Change detection data
● ● ●
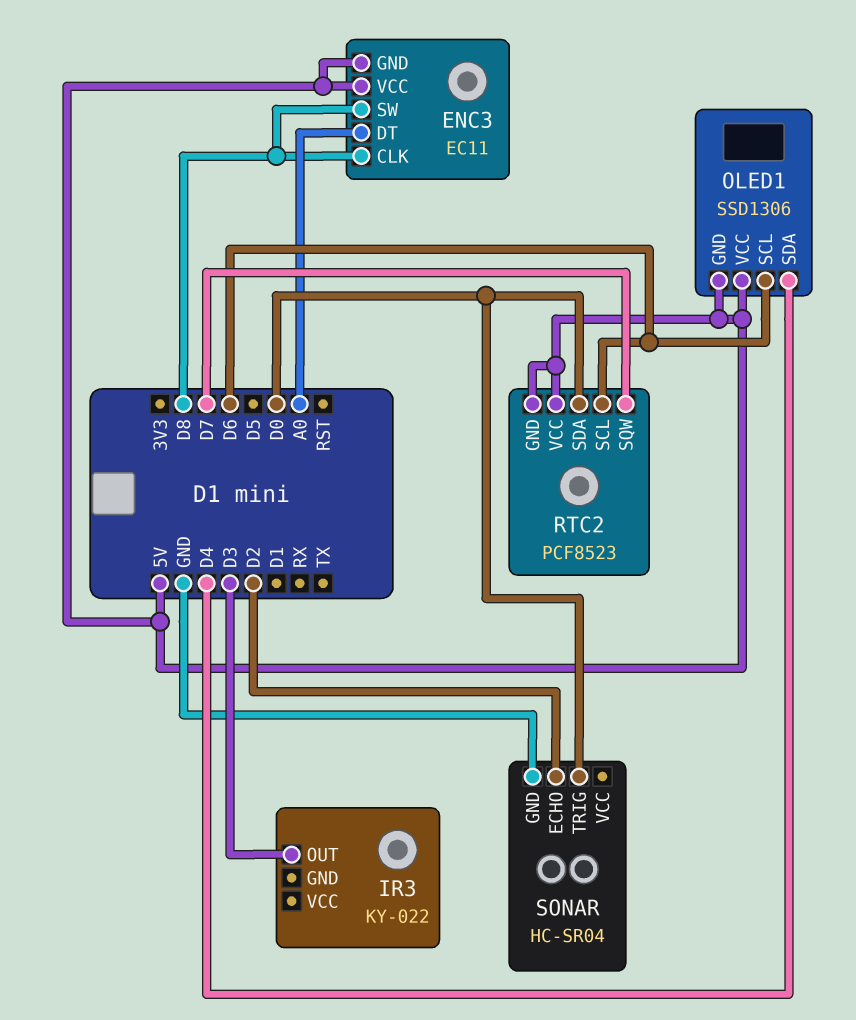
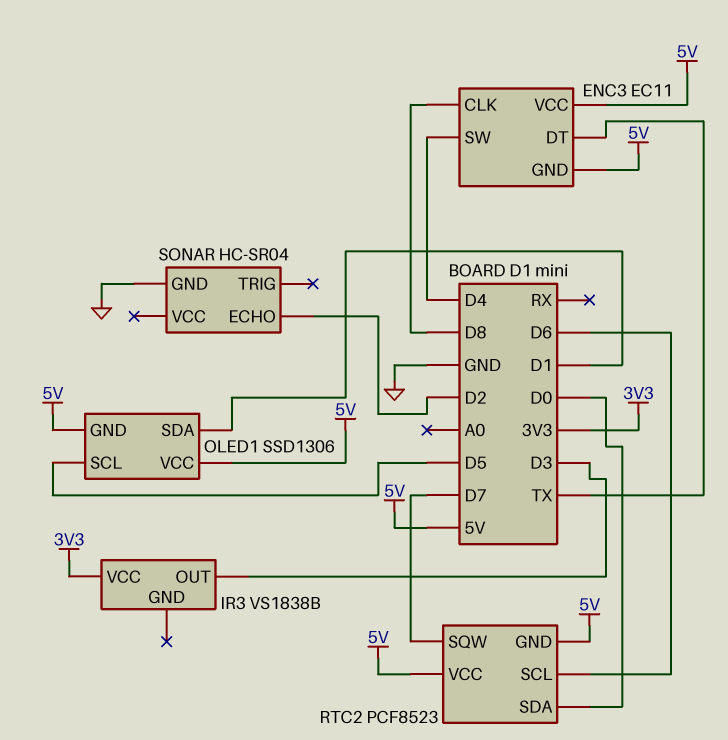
ENC3 pin DT: A0 -> TX
ENC3 pin SW: D8 -> D4
IR3: KY-022 -> VS1838B
IR3 pin VCC: none -> 3V3
OLED1 pin SCL: D6 -> D5
OLED1 pin SDA: D4 -> D1
SONAR pin TRIG: D0 -> none

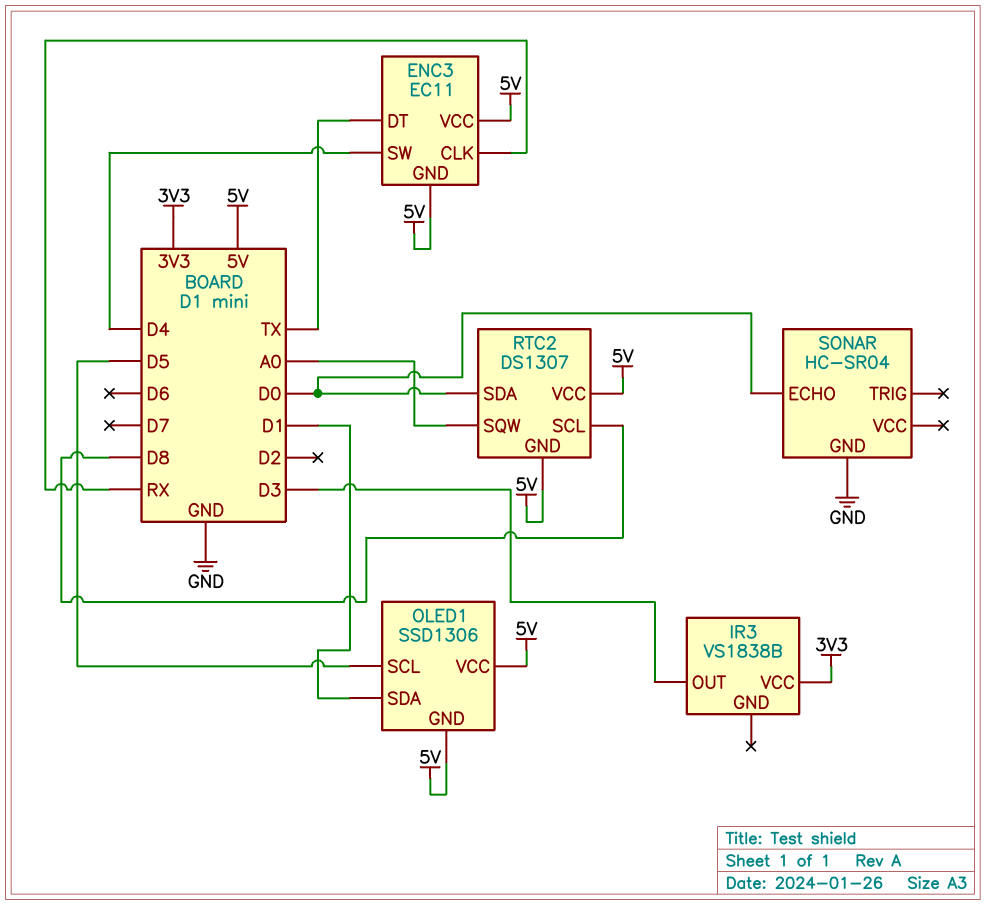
ENC3 pin CLK: D8 -> RX
RTC2: PCF8523 -> DS1307
RTC2 pin SCL: D6 -> D8
RTC2 pin SQW: D7 -> A0
SONAR pin ECHO: D2 -> D0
● ● ●
● PROBLEM DESCRIPTION
Leave the pictures aside and print exactly, and only, the lines from the one with "IR3: KY-022 -> VS1838B" through the end of the data, both included.

● ANSWER
IR3: KY-022 -> VS1838B
IR3 pin VCC: none -> 3V3
OLED1 pin SCL: D6 -> D5
OLED1 pin SDA: D4 -> D1
SONAR pin TRIG: D0 -> none

ENC3 pin CLK: D8 -> RX
RTC2: PCF8523 -> DS1307
RTC2 pin SCL: D6 -> D8
RTC2 pin SQW: D7 -> A0
SONAR pin ECHO: D2 -> D0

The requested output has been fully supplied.